Task directions:
For the entries that follow, restate word for word the line containing "C6: 100nF (+9V, GND) -> 150nF (+9V, GND)", the line containing "R6: 680 (COM, N_2) -> none", and every line that lies between them.

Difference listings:
☆ ☆ ☆ ☆
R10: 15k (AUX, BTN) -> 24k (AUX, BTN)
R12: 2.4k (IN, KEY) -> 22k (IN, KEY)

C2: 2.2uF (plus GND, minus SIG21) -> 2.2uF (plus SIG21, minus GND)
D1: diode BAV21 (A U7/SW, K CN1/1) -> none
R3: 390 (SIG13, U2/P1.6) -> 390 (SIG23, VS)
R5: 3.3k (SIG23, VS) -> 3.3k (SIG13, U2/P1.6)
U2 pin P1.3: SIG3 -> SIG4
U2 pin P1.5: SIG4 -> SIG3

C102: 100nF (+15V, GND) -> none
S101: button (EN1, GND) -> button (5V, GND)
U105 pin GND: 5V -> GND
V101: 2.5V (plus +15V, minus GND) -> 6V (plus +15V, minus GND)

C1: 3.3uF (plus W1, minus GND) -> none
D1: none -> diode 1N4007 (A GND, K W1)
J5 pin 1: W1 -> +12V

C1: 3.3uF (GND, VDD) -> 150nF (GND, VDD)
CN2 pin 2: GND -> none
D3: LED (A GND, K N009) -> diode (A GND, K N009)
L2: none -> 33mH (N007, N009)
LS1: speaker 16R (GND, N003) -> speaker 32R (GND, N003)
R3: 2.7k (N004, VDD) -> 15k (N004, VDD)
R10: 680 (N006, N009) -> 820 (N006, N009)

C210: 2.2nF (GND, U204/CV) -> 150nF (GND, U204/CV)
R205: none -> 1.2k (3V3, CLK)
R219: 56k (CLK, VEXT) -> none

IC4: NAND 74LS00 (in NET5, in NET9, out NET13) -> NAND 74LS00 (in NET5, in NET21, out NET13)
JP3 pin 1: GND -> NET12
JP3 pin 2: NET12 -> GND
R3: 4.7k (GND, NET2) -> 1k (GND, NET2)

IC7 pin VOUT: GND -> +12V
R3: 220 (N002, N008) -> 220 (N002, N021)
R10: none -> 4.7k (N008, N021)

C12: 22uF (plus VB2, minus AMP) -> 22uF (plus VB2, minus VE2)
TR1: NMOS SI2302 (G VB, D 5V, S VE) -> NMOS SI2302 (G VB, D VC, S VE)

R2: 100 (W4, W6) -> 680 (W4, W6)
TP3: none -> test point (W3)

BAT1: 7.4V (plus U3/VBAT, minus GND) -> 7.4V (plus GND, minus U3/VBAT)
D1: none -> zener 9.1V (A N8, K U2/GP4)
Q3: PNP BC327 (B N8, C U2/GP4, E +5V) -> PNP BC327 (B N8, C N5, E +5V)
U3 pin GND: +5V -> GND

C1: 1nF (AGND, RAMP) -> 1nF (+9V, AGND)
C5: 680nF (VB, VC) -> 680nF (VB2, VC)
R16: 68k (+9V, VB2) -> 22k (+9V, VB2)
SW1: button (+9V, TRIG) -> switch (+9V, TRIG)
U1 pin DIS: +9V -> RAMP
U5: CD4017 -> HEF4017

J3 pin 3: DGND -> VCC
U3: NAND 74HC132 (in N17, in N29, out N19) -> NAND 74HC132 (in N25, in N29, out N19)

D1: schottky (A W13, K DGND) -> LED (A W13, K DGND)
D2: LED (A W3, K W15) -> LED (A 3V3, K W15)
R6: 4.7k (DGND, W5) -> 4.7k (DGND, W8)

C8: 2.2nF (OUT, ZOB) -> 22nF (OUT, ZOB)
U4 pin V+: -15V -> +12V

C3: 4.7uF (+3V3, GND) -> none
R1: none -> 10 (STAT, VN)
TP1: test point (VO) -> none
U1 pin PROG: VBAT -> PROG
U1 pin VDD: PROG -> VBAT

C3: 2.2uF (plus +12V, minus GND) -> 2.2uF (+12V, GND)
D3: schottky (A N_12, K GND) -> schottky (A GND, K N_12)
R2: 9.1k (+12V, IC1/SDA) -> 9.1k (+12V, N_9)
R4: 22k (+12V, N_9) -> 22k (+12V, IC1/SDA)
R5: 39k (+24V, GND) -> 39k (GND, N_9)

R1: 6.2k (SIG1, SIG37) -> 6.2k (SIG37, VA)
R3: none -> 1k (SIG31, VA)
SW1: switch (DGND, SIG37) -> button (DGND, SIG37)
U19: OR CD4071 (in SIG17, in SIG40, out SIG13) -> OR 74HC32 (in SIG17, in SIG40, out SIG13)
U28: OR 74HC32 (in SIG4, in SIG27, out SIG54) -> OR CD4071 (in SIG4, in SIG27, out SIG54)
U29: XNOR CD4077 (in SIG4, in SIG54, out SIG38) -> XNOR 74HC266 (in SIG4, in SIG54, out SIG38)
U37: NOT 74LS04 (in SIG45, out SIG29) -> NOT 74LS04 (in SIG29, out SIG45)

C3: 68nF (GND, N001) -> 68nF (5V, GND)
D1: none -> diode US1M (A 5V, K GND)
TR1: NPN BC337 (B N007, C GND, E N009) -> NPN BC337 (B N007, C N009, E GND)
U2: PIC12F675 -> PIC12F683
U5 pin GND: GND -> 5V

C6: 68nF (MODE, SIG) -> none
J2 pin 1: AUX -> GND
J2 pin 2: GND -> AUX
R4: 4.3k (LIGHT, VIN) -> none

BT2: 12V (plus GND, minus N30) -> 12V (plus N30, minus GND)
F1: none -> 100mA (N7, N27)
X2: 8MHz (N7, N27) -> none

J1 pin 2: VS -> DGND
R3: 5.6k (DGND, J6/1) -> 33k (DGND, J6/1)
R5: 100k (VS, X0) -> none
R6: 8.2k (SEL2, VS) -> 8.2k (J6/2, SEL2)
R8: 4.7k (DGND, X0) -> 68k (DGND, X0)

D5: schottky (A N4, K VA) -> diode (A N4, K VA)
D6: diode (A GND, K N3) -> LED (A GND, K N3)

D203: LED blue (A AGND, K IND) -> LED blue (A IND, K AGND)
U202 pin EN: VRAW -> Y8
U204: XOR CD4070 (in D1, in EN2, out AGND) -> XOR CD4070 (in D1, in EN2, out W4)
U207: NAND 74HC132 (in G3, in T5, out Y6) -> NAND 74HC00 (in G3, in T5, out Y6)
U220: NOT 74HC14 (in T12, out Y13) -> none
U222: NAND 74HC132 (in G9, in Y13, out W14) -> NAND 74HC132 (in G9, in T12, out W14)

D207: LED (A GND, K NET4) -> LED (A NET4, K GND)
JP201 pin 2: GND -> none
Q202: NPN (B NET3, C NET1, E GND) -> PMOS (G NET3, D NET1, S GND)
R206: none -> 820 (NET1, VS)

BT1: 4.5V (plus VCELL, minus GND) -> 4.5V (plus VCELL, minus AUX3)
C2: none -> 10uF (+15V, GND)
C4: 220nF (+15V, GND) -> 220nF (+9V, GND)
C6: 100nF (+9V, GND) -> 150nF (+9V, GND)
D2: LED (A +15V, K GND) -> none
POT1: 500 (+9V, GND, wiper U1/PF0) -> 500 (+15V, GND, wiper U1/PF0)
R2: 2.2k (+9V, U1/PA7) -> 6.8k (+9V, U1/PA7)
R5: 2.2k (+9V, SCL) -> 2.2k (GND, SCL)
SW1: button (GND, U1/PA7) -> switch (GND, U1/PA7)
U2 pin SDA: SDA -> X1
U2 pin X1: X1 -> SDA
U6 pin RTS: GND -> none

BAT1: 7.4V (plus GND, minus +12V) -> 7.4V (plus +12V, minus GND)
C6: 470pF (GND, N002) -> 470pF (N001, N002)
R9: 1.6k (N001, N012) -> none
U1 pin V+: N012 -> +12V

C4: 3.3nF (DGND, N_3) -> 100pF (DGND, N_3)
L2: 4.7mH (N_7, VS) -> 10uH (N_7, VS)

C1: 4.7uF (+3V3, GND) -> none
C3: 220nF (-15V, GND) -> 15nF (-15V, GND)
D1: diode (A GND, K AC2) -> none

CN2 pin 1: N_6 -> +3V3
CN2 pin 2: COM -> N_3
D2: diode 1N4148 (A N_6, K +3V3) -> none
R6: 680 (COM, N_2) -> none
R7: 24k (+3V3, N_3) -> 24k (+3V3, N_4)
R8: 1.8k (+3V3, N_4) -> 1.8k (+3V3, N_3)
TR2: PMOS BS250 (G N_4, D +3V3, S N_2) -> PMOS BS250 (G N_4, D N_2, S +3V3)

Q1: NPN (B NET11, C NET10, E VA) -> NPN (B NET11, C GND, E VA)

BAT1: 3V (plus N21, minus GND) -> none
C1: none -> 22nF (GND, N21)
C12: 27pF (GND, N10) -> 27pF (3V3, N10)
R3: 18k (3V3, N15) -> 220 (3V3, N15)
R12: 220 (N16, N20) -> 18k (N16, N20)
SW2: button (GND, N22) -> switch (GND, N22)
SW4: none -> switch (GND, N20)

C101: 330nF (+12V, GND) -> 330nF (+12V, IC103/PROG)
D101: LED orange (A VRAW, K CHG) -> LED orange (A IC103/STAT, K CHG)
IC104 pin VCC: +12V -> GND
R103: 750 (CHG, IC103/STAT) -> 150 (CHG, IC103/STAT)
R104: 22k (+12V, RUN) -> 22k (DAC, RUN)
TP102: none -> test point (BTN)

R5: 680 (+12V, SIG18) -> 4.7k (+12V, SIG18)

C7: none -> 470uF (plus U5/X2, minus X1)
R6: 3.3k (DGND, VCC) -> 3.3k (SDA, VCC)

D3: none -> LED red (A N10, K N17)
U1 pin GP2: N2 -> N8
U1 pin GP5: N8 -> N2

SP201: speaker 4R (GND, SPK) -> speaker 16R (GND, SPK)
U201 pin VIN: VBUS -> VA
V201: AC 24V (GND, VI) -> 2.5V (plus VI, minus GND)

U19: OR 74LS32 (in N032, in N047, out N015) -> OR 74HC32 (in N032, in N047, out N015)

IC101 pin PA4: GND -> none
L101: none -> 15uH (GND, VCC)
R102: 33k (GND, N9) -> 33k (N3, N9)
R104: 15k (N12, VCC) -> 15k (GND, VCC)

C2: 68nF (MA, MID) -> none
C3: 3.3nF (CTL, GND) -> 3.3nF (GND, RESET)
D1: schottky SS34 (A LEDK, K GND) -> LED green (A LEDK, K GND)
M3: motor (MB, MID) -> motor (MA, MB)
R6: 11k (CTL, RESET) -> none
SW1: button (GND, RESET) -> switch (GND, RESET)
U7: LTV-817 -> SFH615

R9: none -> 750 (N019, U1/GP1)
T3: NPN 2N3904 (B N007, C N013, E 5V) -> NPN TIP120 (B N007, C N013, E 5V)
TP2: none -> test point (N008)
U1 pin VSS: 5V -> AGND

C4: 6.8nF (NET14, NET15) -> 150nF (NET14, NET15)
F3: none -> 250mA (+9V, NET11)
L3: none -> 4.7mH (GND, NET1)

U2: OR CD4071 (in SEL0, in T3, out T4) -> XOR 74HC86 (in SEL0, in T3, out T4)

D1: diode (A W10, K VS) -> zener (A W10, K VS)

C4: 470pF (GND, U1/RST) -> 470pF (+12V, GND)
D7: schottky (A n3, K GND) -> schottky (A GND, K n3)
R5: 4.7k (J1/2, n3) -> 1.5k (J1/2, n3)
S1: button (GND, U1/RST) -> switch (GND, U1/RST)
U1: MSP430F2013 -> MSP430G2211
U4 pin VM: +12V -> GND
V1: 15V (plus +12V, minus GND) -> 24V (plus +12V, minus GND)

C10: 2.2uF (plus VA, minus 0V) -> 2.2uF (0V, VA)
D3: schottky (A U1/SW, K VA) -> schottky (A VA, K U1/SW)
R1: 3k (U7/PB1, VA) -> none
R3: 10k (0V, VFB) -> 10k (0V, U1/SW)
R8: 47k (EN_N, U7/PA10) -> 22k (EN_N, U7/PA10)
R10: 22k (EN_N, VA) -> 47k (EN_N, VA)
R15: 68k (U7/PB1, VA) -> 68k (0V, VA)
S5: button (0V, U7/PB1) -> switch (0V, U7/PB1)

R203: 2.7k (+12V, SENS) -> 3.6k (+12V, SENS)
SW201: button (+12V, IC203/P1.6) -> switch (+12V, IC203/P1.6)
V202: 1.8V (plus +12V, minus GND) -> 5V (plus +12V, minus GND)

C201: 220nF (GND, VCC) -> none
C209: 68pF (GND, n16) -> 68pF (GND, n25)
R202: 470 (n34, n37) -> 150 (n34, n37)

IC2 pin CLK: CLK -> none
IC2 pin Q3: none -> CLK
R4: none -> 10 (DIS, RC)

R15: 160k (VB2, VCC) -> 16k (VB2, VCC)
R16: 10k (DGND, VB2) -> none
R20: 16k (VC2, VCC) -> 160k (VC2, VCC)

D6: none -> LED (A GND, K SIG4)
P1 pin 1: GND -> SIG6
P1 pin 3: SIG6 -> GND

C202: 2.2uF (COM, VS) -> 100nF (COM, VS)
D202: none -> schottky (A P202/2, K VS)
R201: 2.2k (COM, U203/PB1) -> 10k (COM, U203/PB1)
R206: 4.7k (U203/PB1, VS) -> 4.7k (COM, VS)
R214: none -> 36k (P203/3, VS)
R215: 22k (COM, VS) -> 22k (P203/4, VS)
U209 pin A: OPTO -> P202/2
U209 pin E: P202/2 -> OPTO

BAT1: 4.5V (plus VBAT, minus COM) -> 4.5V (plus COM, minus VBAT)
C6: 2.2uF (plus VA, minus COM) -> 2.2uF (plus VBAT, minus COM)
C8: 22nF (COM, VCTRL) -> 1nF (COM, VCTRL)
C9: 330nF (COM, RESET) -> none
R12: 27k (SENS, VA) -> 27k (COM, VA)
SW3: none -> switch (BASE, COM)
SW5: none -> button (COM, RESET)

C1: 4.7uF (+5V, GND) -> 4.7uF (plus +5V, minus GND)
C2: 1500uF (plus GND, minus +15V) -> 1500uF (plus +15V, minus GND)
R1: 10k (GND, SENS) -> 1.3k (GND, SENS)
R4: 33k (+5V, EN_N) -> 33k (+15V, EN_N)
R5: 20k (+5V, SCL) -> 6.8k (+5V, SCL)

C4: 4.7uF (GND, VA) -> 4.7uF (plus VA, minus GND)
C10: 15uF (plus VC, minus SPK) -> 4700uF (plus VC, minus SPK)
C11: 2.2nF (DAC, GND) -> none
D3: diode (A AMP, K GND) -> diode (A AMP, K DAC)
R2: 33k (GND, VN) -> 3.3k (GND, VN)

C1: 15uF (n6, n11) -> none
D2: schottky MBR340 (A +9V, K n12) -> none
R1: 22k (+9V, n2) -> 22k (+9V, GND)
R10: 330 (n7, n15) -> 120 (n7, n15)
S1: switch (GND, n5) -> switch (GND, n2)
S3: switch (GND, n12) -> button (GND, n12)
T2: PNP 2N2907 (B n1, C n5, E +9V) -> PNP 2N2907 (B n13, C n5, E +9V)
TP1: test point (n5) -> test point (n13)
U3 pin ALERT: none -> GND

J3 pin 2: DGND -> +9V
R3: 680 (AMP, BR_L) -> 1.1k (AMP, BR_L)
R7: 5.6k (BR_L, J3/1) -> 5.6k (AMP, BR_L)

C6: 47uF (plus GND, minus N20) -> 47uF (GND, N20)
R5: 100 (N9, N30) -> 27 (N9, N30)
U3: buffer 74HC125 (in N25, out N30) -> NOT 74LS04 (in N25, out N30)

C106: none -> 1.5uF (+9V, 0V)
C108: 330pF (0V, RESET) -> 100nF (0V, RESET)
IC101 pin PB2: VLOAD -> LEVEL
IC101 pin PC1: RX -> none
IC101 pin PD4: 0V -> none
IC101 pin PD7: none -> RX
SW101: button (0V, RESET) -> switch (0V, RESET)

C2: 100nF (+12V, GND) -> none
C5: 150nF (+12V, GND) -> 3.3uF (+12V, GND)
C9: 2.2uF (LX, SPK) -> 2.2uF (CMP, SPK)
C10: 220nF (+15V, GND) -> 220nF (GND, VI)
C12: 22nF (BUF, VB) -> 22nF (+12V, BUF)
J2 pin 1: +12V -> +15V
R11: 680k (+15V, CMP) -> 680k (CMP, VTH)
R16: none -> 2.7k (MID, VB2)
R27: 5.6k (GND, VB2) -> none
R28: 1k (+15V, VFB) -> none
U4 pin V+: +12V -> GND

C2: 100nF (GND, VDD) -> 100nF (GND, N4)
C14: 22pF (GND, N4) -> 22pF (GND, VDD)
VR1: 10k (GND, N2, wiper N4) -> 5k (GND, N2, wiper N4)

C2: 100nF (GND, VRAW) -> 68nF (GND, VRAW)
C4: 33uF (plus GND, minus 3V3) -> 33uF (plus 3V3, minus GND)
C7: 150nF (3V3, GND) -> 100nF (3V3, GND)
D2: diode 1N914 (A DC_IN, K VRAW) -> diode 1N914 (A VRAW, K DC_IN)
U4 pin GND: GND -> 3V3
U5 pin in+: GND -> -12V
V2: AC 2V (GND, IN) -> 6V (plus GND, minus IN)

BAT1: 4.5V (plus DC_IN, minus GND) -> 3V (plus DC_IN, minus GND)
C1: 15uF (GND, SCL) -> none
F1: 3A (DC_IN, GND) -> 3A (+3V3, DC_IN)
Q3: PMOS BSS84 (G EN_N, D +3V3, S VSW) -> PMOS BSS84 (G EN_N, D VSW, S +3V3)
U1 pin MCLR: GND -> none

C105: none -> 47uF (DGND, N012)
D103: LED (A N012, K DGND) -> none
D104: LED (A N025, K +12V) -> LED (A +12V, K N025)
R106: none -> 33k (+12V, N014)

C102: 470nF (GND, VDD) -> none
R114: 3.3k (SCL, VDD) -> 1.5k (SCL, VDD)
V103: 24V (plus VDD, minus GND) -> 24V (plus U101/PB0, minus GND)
☆ ☆ ☆ ☆
Finished exercise:
C6: 100nF (+9V, GND) -> 150nF (+9V, GND)
D2: LED (A +15V, K GND) -> none
POT1: 500 (+9V, GND, wiper U1/PF0) -> 500 (+15V, GND, wiper U1/PF0)
R2: 2.2k (+9V, U1/PA7) -> 6.8k (+9V, U1/PA7)
R5: 2.2k (+9V, SCL) -> 2.2k (GND, SCL)
SW1: button (GND, U1/PA7) -> switch (GND, U1/PA7)
U2 pin SDA: SDA -> X1
U2 pin X1: X1 -> SDA
U6 pin RTS: GND -> none

BAT1: 7.4V (plus GND, minus +12V) -> 7.4V (plus +12V, minus GND)
C6: 470pF (GND, N002) -> 470pF (N001, N002)
R9: 1.6k (N001, N012) -> none
U1 pin V+: N012 -> +12V

C4: 3.3nF (DGND, N_3) -> 100pF (DGND, N_3)
L2: 4.7mH (N_7, VS) -> 10uH (N_7, VS)

C1: 4.7uF (+3V3, GND) -> none
C3: 220nF (-15V, GND) -> 15nF (-15V, GND)
D1: diode (A GND, K AC2) -> none

CN2 pin 1: N_6 -> +3V3
CN2 pin 2: COM -> N_3
D2: diode 1N4148 (A N_6, K +3V3) -> none
R6: 680 (COM, N_2) -> none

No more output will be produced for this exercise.